§ What you are asked to do
Check each line of the data below for the string "yellow". Then give the number of lines that have it, without anything else.

§ Exercise material
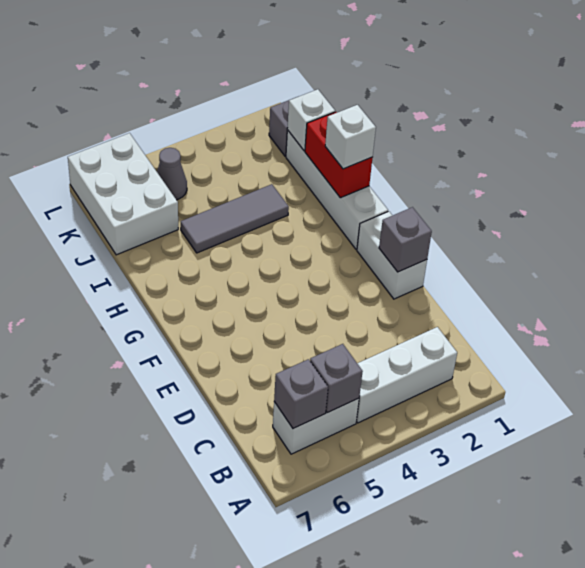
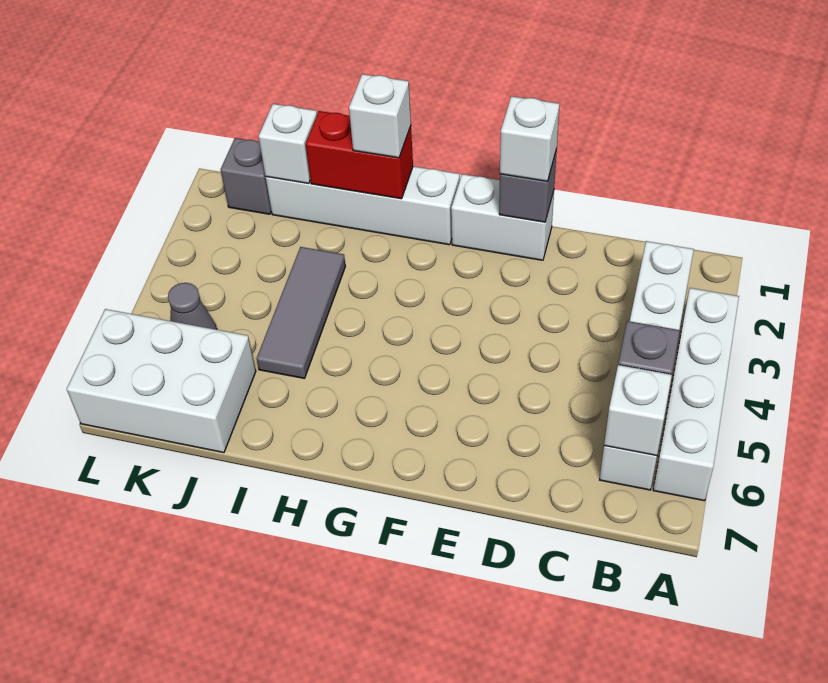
none -> white 1x4 brick [653,288,739,501]
grey 1x1 brick [274,359,328,428] -> white 1x1 brick [604,365,672,456]
none -> white 1x1 brick [500,96,560,181]

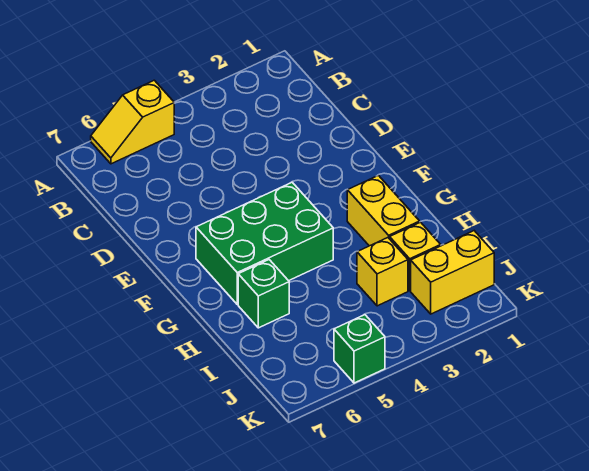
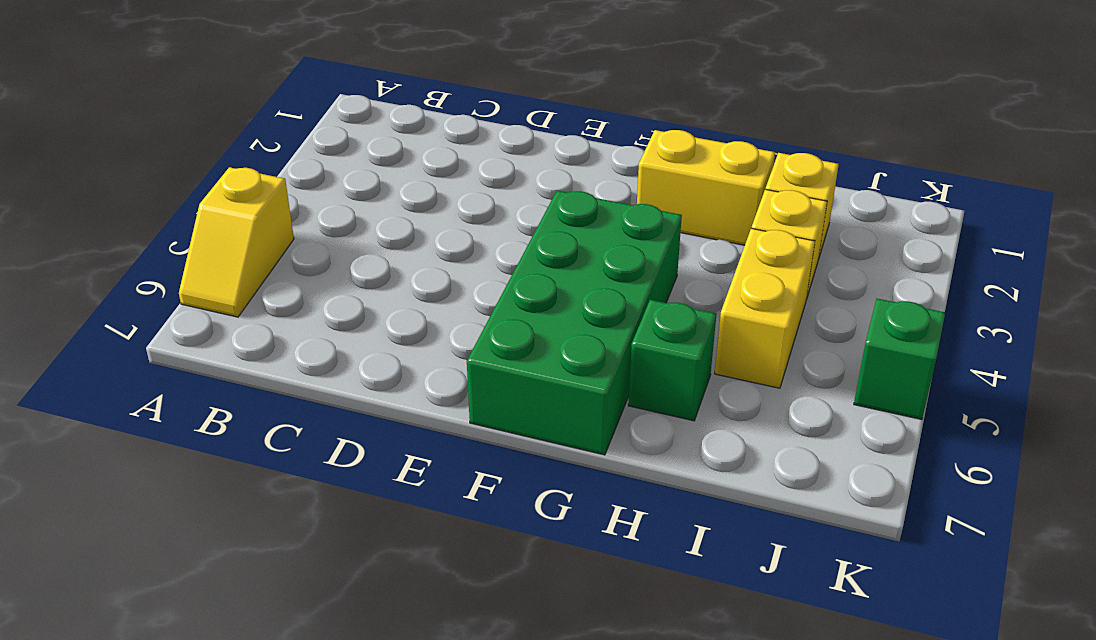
green 2x3 brick [196,182,333,304] -> green 2x4 brick [467,190,682,455]
yellow 1x2 brick [411,231,494,314] -> yellow 1x2 brick moved to [715,228,815,388]

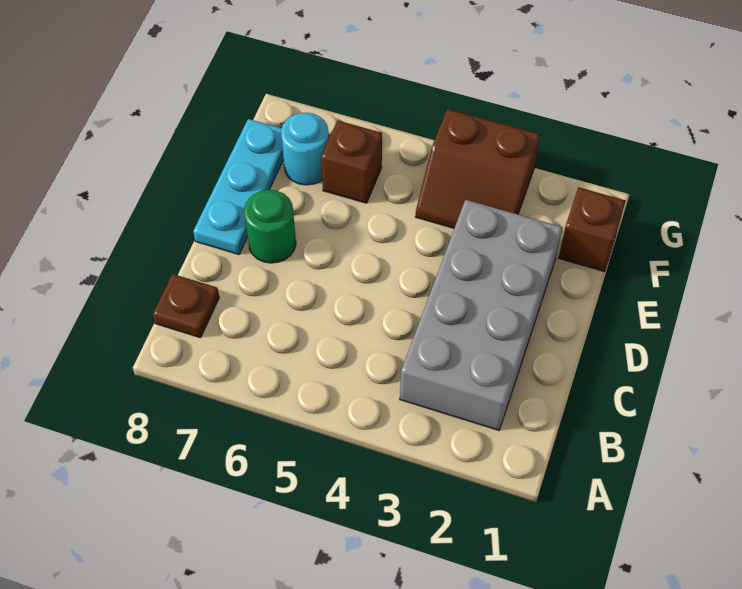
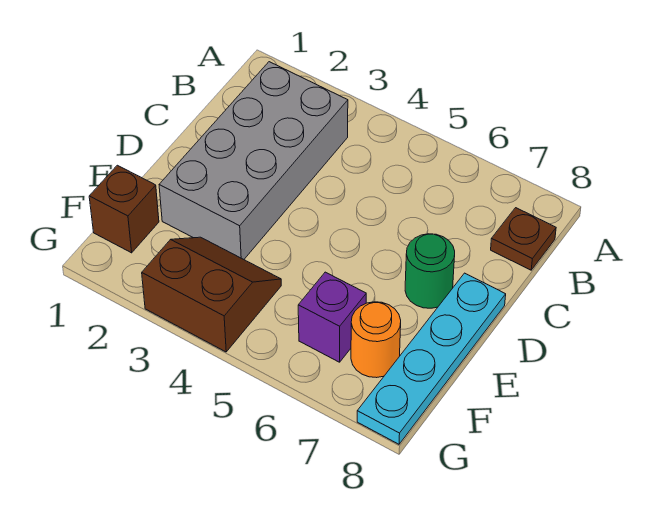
cyan 1x3 plate [193,119,284,254] -> cyan 1x4 plate [357,273,506,444]
brown 1x1 brick [321,121,382,203] -> purple 1x1 brick [298,272,366,362]
cyan 1x1 round brick [281,113,329,185] -> orange 1x1 round brick [351,302,401,378]

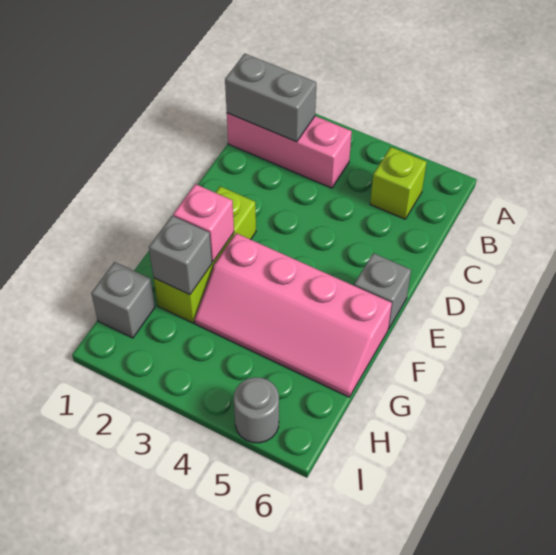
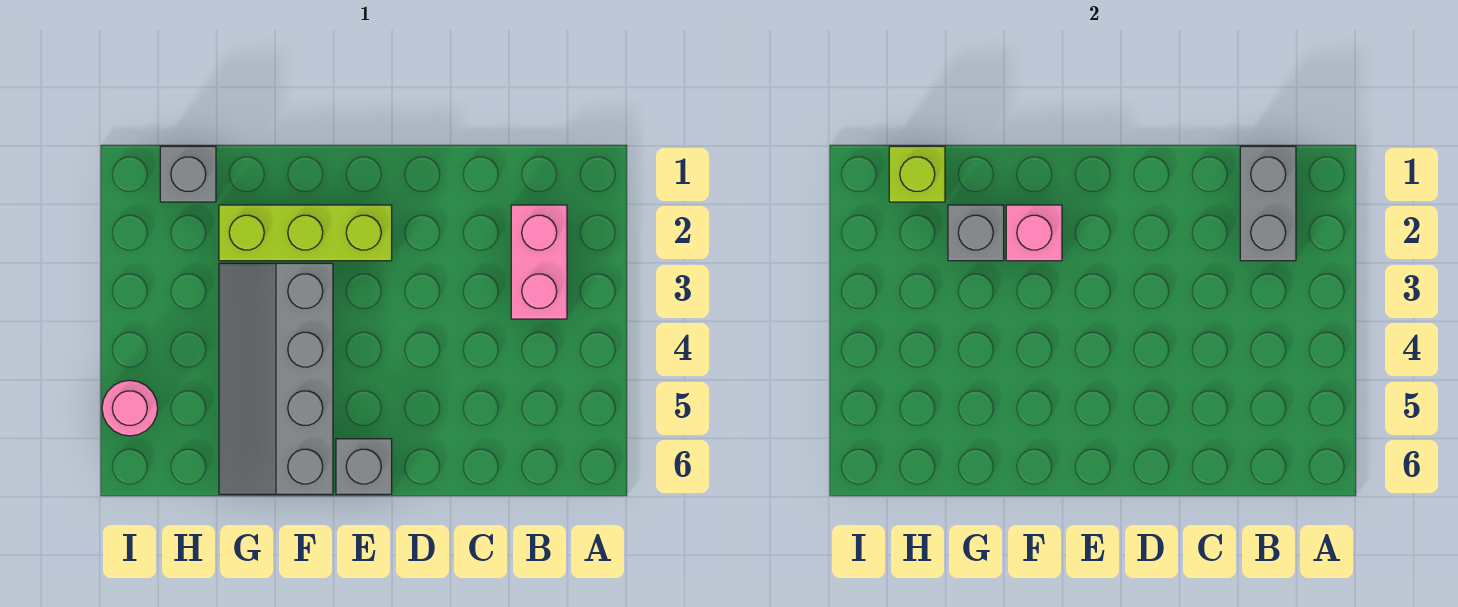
pink 1x3 brick [227,113,352,188] -> pink 1x2 brick [511,205,567,319]
lime 1x1 brick [370,147,427,219] -> lime 1x1 brick moved to [889,146,945,202]
pink 2x4 slope [195,233,392,397] -> grey 2x4 slope [219,263,333,494]
grey 1x1 round brick [234,377,279,443] -> pink 1x1 round brick [102,380,158,436]

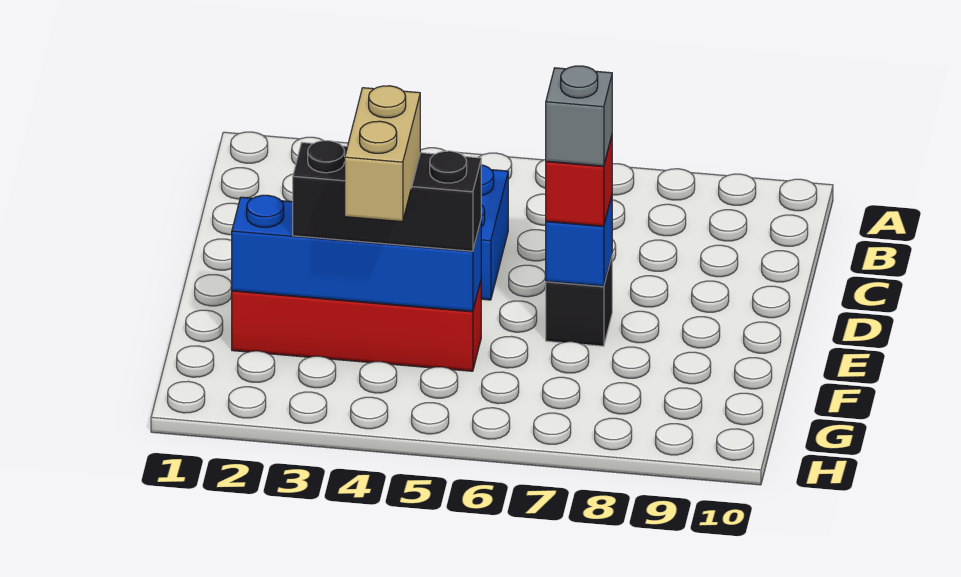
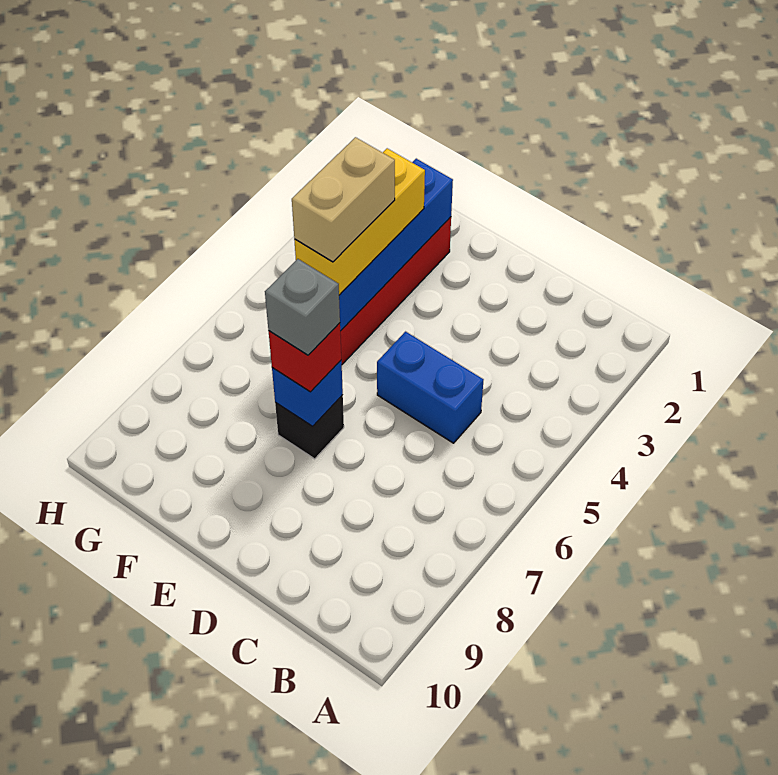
black 1x3 brick [293,141,481,251] -> yellow 1x3 brick [294,148,425,295]
tan 1x2 brick [345,86,420,222] -> tan 1x2 brick turned to [292,137,395,262]

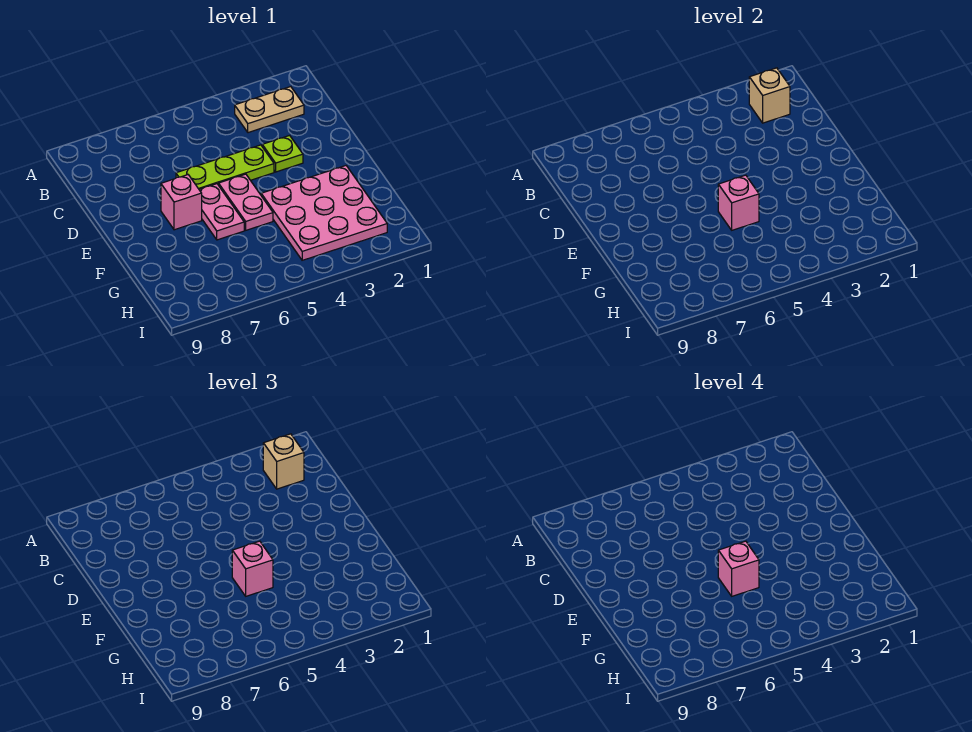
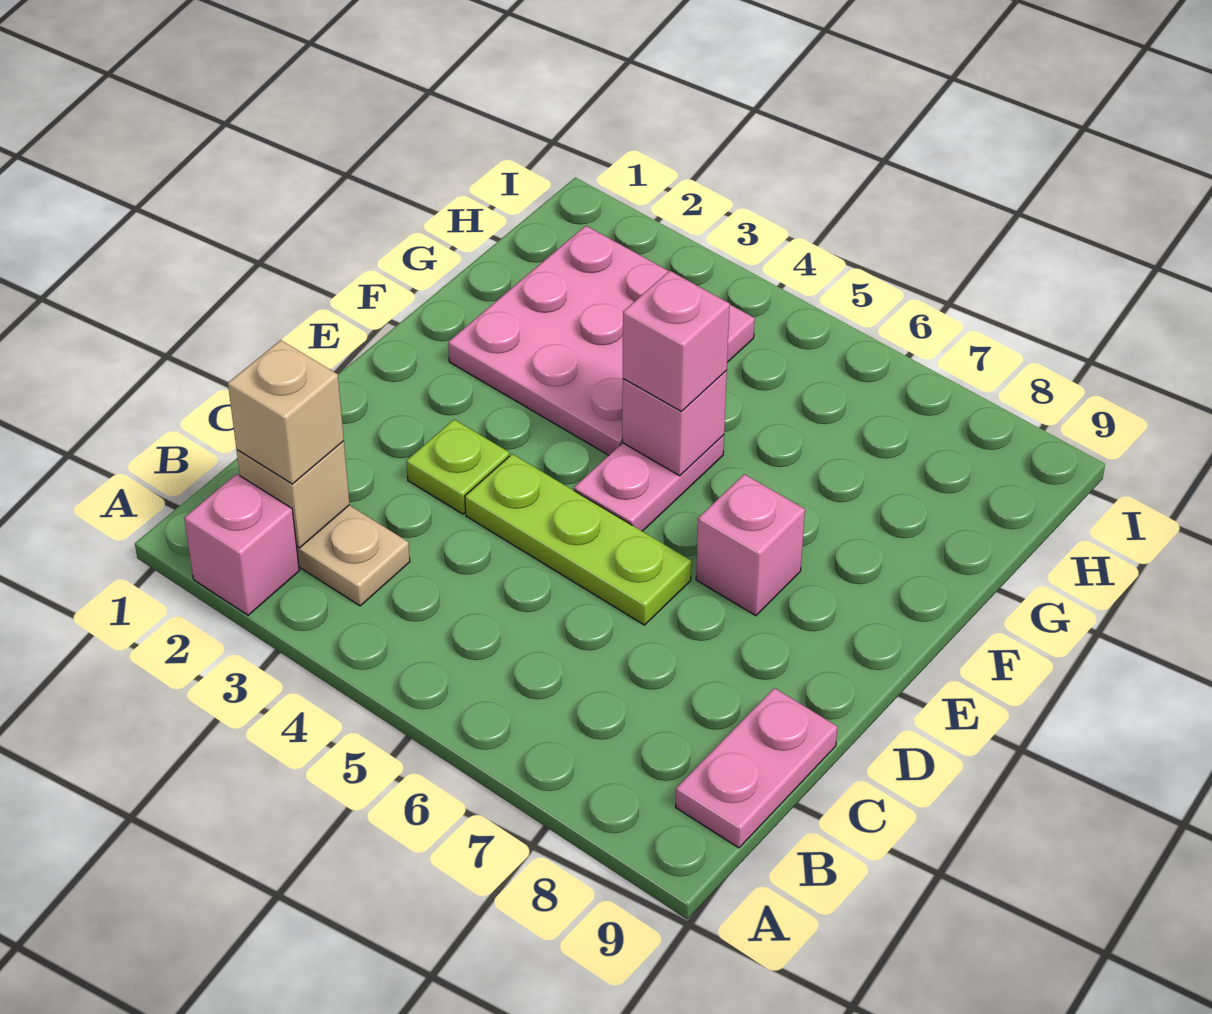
pink 1x2 plate [199,184,244,240] -> pink 1x2 plate moved to [676,688,837,848]
pink 1x1 brick [718,541,759,596] -> pink 1x1 brick moved to [184,474,299,615]

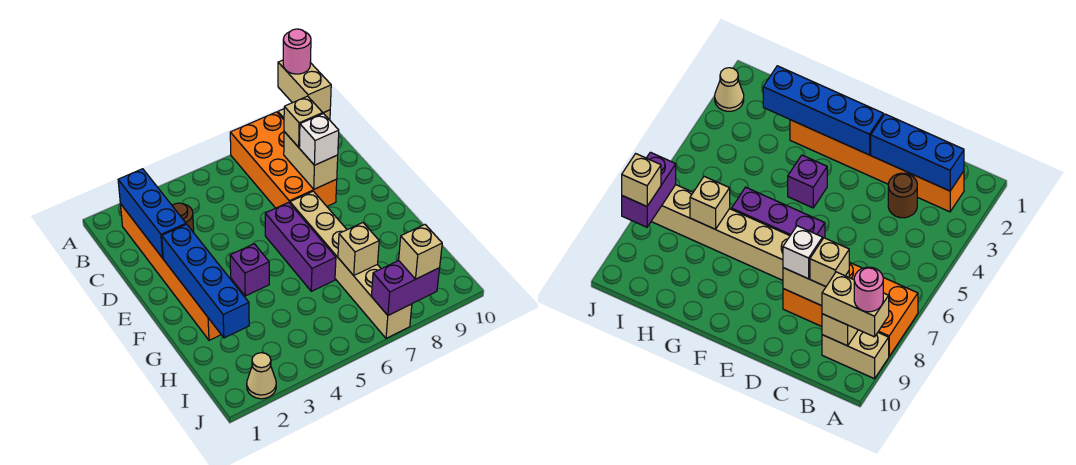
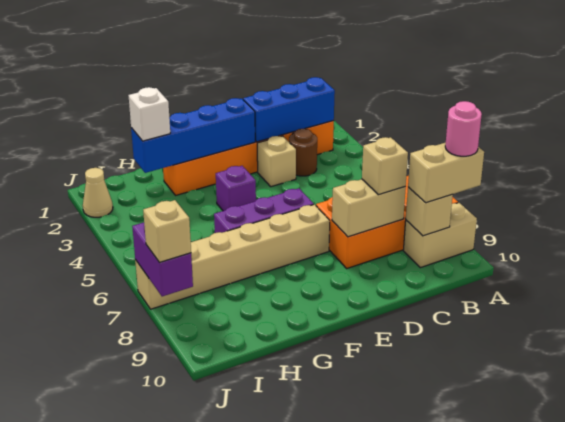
white 1x1 brick [299,114,339,165] -> white 1x1 brick moved to [128,87,170,141]
tan 1x1 brick [338,223,379,275] -> tan 1x1 brick moved to [257,136,296,187]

§ Exercise answer
2